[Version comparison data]
--- --- ---
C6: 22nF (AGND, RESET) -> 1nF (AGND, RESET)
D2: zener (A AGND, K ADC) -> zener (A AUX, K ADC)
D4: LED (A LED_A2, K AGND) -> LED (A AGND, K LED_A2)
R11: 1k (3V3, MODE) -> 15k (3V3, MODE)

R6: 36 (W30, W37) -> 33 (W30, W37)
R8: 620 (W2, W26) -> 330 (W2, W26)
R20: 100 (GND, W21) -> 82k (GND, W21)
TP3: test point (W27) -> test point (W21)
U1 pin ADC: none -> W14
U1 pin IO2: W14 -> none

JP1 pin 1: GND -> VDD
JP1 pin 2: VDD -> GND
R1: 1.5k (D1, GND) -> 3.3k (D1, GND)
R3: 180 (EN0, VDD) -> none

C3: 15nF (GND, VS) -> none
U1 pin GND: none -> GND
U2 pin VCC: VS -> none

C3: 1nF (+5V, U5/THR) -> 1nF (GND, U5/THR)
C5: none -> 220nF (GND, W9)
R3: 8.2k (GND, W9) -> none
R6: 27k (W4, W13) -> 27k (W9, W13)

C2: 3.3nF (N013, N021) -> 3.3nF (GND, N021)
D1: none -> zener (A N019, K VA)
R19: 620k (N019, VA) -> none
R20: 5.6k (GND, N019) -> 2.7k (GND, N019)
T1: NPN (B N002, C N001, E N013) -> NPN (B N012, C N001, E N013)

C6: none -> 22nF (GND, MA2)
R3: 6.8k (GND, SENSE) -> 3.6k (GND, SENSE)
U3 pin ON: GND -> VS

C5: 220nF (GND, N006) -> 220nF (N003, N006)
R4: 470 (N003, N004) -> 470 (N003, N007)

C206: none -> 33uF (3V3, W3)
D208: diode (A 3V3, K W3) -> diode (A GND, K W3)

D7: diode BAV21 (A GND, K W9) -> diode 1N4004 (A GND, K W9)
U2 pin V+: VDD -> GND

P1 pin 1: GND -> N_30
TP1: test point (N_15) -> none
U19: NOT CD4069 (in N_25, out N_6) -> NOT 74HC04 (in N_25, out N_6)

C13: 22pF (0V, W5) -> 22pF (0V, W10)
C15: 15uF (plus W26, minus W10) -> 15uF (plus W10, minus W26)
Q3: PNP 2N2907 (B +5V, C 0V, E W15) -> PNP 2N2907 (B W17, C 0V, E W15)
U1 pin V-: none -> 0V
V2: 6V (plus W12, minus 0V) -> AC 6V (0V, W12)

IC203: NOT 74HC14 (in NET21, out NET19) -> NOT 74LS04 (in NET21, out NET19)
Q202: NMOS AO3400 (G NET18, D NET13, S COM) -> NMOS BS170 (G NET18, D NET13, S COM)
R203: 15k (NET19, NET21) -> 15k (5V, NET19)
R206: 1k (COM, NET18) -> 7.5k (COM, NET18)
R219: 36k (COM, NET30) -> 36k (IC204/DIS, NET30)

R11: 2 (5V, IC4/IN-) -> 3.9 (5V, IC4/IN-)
--- --- ---
Directions for this task: Could you write out all the data exactly as it is given?

Exercise output:
C6: 22nF (AGND, RESET) -> 1nF (AGND, RESET)
D2: zener (A AGND, K ADC) -> zener (A AUX, K ADC)
D4: LED (A LED_A2, K AGND) -> LED (A AGND, K LED_A2)
R11: 1k (3V3, MODE) -> 15k (3V3, MODE)

R6: 36 (W30, W37) -> 33 (W30, W37)
R8: 620 (W2, W26) -> 330 (W2, W26)
R20: 100 (GND, W21) -> 82k (GND, W21)
TP3: test point (W27) -> test point (W21)
U1 pin ADC: none -> W14
U1 pin IO2: W14 -> none

JP1 pin 1: GND -> VDD
JP1 pin 2: VDD -> GND
R1: 1.5k (D1, GND) -> 3.3k (D1, GND)
R3: 180 (EN0, VDD) -> none

C3: 15nF (GND, VS) -> none
U1 pin GND: none -> GND
U2 pin VCC: VS -> none

C3: 1nF (+5V, U5/THR) -> 1nF (GND, U5/THR)
C5: none -> 220nF (GND, W9)
R3: 8.2k (GND, W9) -> none
R6: 27k (W4, W13) -> 27k (W9, W13)

C2: 3.3nF (N013, N021) -> 3.3nF (GND, N021)
D1: none -> zener (A N019, K VA)
R19: 620k (N019, VA) -> none
R20: 5.6k (GND, N019) -> 2.7k (GND, N019)
T1: NPN (B N002, C N001, E N013) -> NPN (B N012, C N001, E N013)

C6: none -> 22nF (GND, MA2)
R3: 6.8k (GND, SENSE) -> 3.6k (GND, SENSE)
U3 pin ON: GND -> VS

C5: 220nF (GND, N006) -> 220nF (N003, N006)
R4: 470 (N003, N004) -> 470 (N003, N007)

C206: none -> 33uF (3V3, W3)
D208: diode (A 3V3, K W3) -> diode (A GND, K W3)

D7: diode BAV21 (A GND, K W9) -> diode 1N4004 (A GND, K W9)
U2 pin V+: VDD -> GND

P1 pin 1: GND -> N_30
TP1: test point (N_15) -> none
U19: NOT CD4069 (in N_25, out N_6) -> NOT 74HC04 (in N_25, out N_6)

C13: 22pF (0V, W5) -> 22pF (0V, W10)
C15: 15uF (plus W26, minus W10) -> 15uF (plus W10, minus W26)
Q3: PNP 2N2907 (B +5V, C 0V, E W15) -> PNP 2N2907 (B W17, C 0V, E W15)
U1 pin V-: none -> 0V
V2: 6V (plus W12, minus 0V) -> AC 6V (0V, W12)

IC203: NOT 74HC14 (in NET21, out NET19) -> NOT 74LS04 (in NET21, out NET19)
Q202: NMOS AO3400 (G NET18, D NET13, S COM) -> NMOS BS170 (G NET18, D NET13, S COM)
R203: 15k (NET19, NET21) -> 15k (5V, NET19)
R206: 1k (COM, NET18) -> 7.5k (COM, NET18)
R219: 36k (COM, NET30) -> 36k (IC204/DIS, NET30)

R11: 2 (5V, IC4/IN-) -> 3.9 (5V, IC4/IN-)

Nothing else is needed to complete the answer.